▸ Collected data

··········

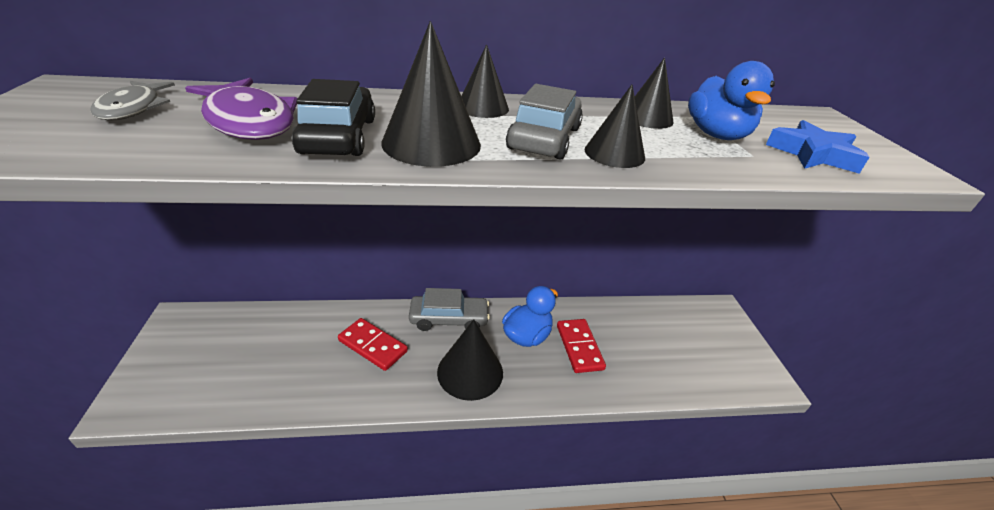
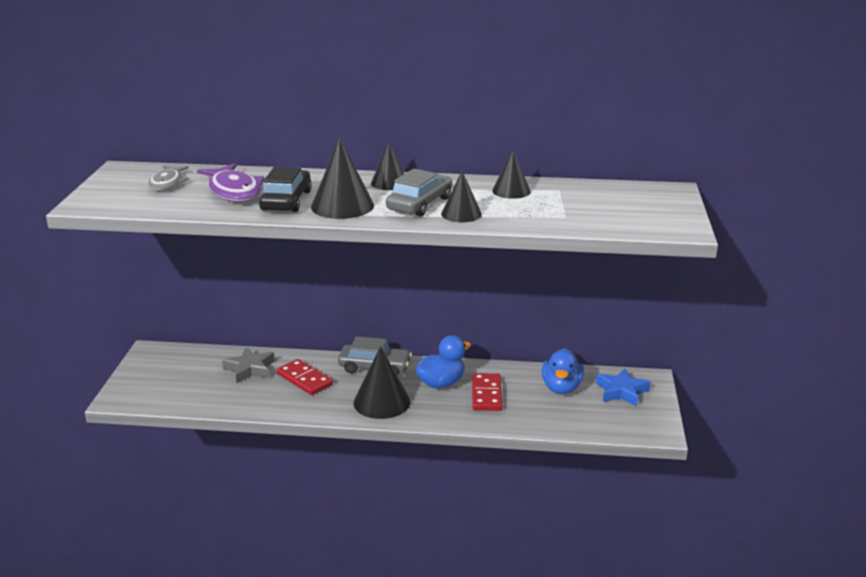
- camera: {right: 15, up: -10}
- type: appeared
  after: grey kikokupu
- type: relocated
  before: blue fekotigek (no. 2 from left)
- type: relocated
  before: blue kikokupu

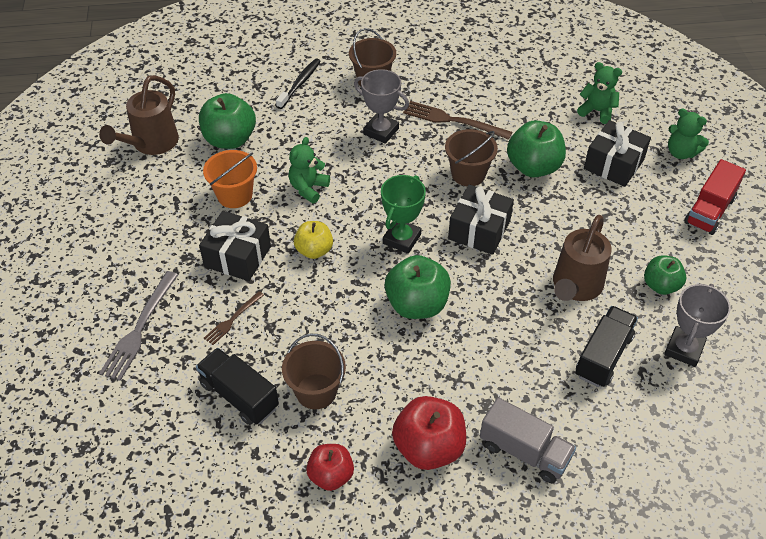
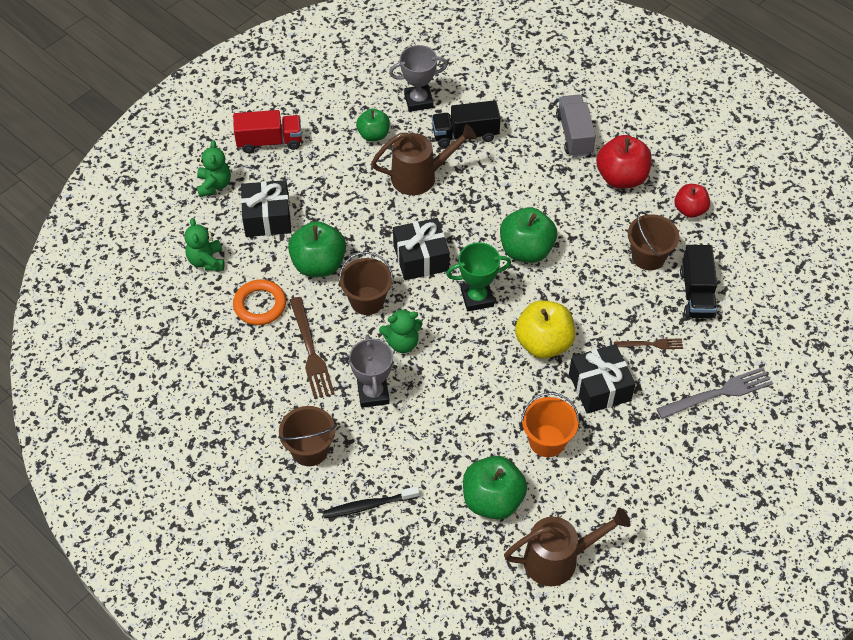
- camera: {right: -130, up: 5}
- type: appeared
  after: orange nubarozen
- type: relocated
  before: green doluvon (no. 1 from left in the first image)
  after: green doluvon (no. 3 from left)
- type: size
  before: yellow divofa
  scale: 1.59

··········

▸ Instructions for the task
Starting at the line with "after: orange nubarozen", retype each line through the final one in the data above, unchanged and with nothing added.

▸ Answer box
  after: orange nubarozen
- type: relocated
  before: green doluvon (no. 1 from left in the first image)
  after: green doluvon (no. 3 from left)
- type: size
  before: yellow divofa
  scale: 1.59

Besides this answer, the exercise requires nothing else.